AIM OF THE TASK
The data is to be repeated exactly, with the images removed.

INPUT DATA
▽

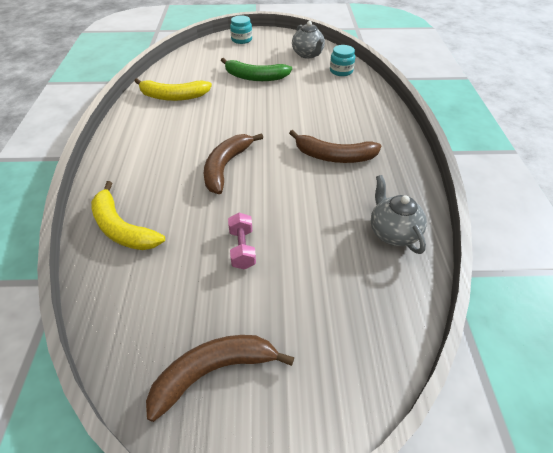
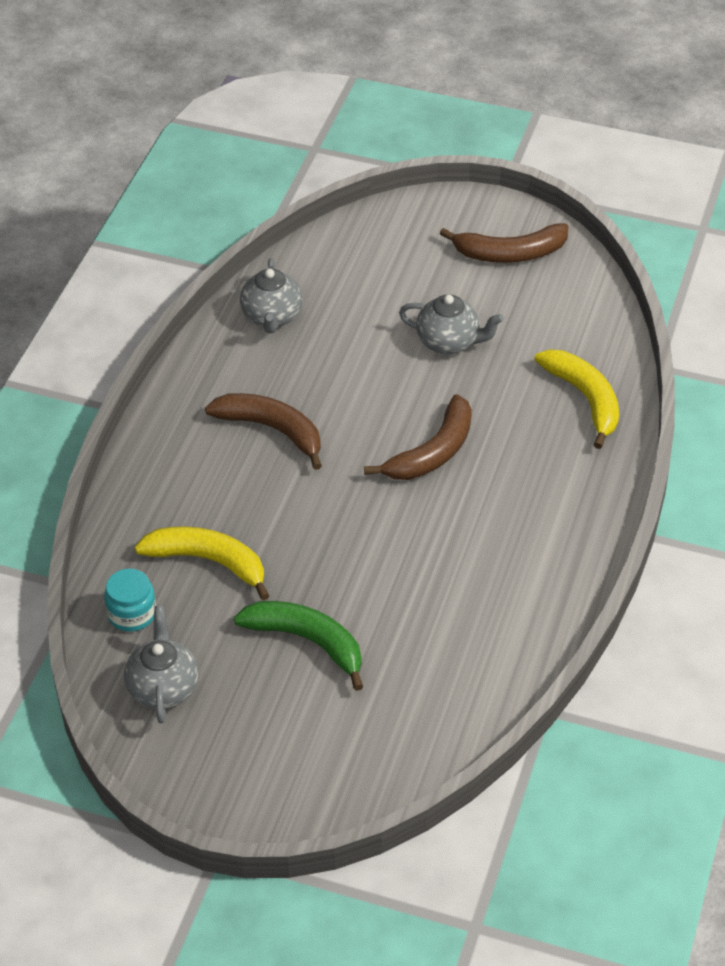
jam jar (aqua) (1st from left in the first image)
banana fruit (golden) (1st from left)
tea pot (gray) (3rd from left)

△

RESPONSE AREA
jam jar (aqua) (1st from left in the first image)
banana fruit (golden) (1st from left)
tea pot (gray) (3rd from left)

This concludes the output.